▸ PROBLEM DETAILS: Pictures stay out; everything else in the entries below is to be duplicated exactly.

▸ SUPPLIED RECORDS:
= = =

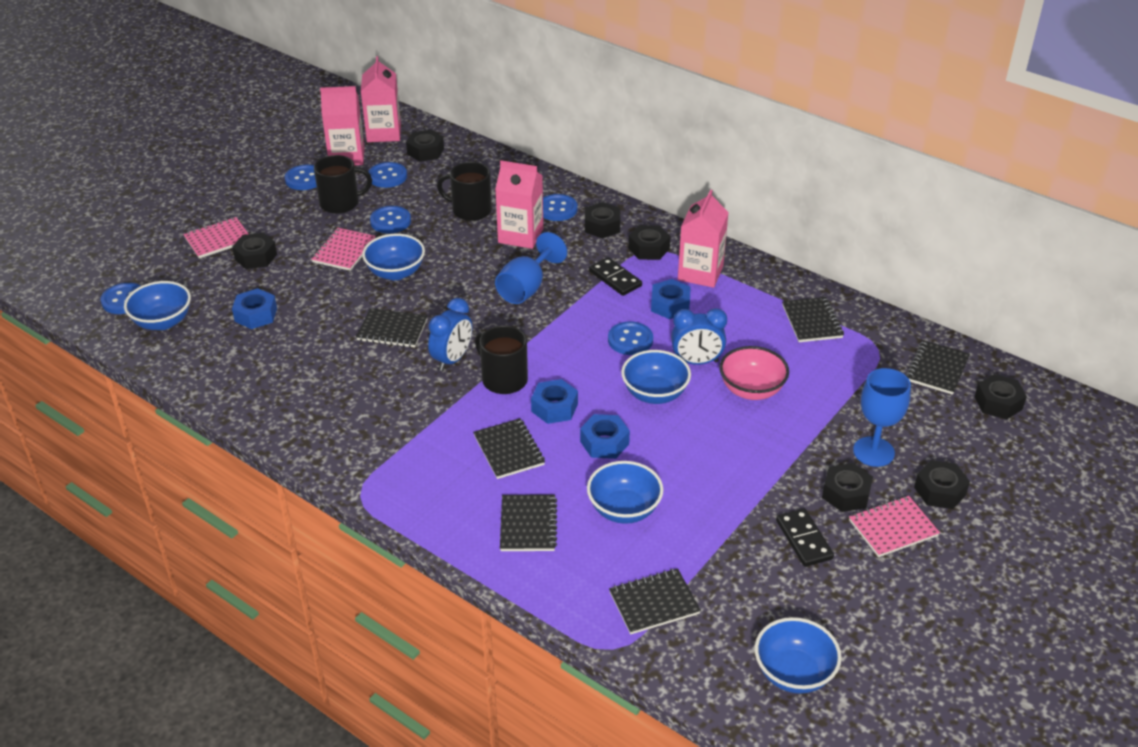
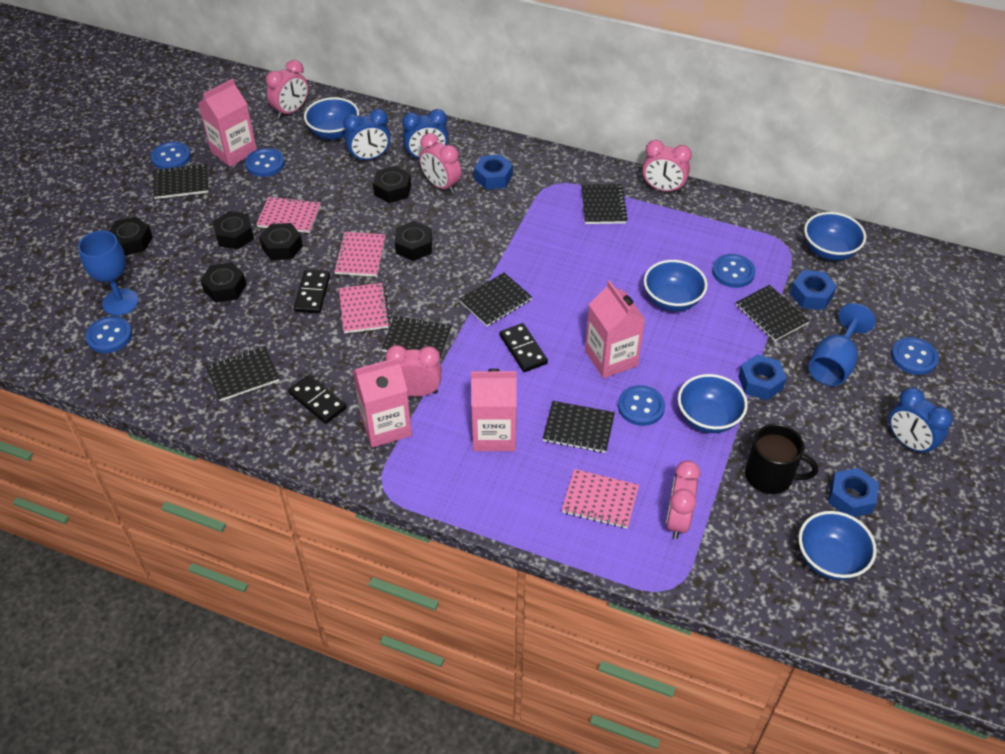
black domino: 2 -> 3
black mug: 3 -> 1
black notebook: 6 -> 7
black nut: 7 -> 6
blue clock: 2 -> 3
pink bowl: 1 -> 0
pink clock: 0 -> 5
pink notebook: 3 -> 4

= = =

▸ ANSWER TO THIS TASK:
black domino: 2 -> 3
black mug: 3 -> 1
black notebook: 6 -> 7
black nut: 7 -> 6
blue clock: 2 -> 3
pink bowl: 1 -> 0
pink clock: 0 -> 5
pink notebook: 3 -> 4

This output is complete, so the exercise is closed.